» ASSIGNMENT
In the data beneath this task, how many lines contain "none"? Answer with the number only.

» EXTRACTED INFORMATION
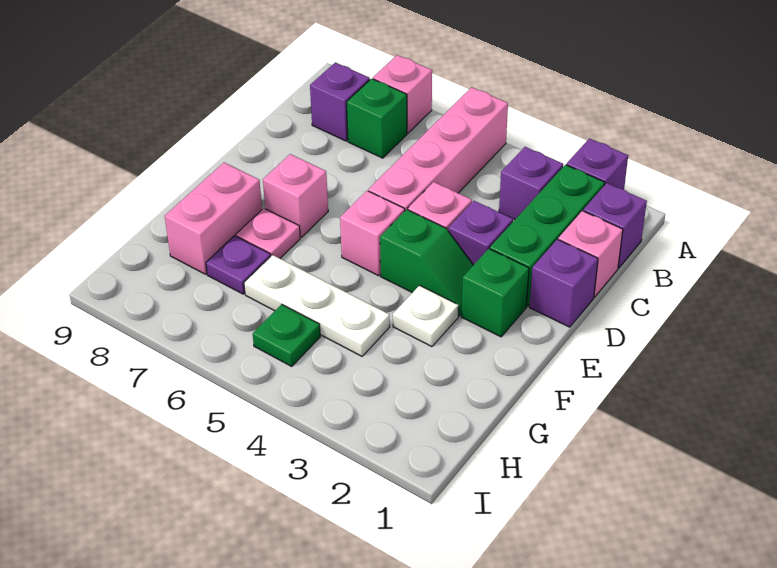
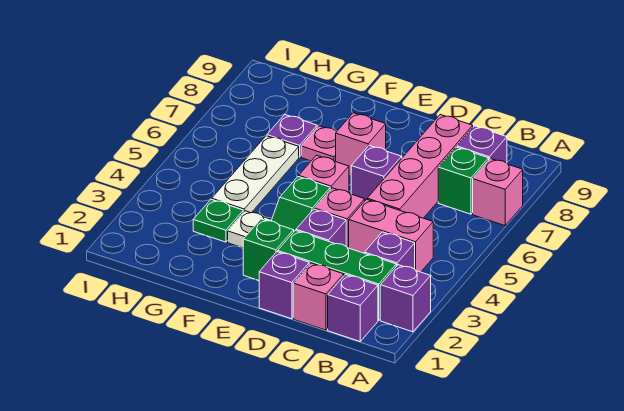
pink 1x4 brick [368,87,508,211] -> pink 1x4 brick turned to [367,115,473,218]
none -> purple 1x1 brick [351,146,402,200]
pink 1x2 brick [165,163,262,274] -> pink 1x2 brick moved to [349,199,433,272]
green 1x1 plate [253,304,320,366] -> green 1x1 plate moved to [193,199,243,242]

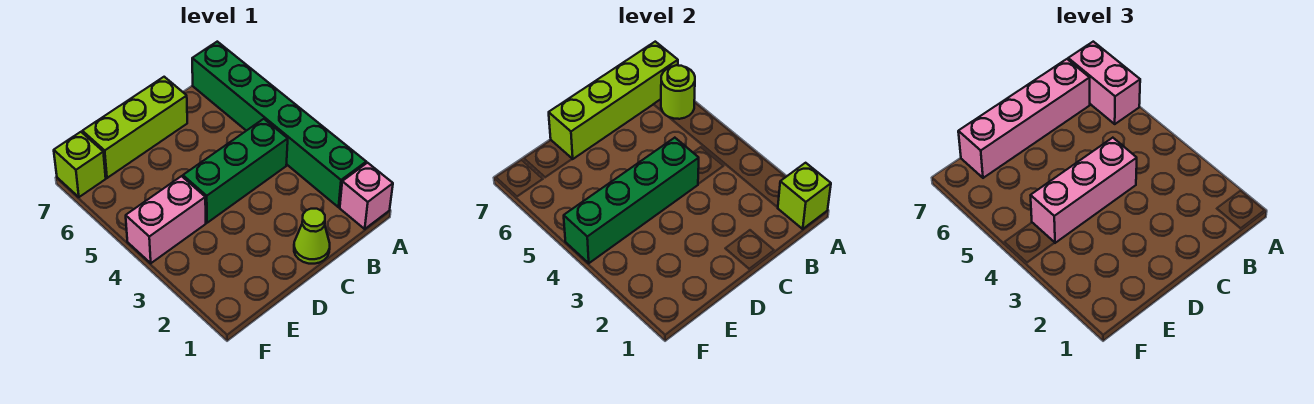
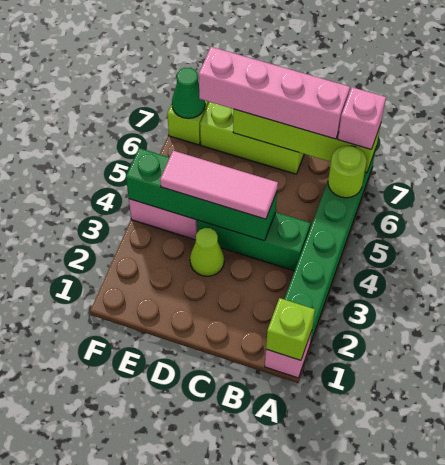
pink 1x2 brick [1068,42,1140,124] -> pink 1x1 brick [338,87,386,149]
lime 1x1 cone [294,209,330,264] -> lime 1x1 cone moved to [190,228,224,276]
pink 1x3 brick [1031,138,1137,243] -> pink 1x3 tile [160,151,278,219]
none -> green 1x1 cone [172,68,205,118]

» EXPECTED ANSWER
2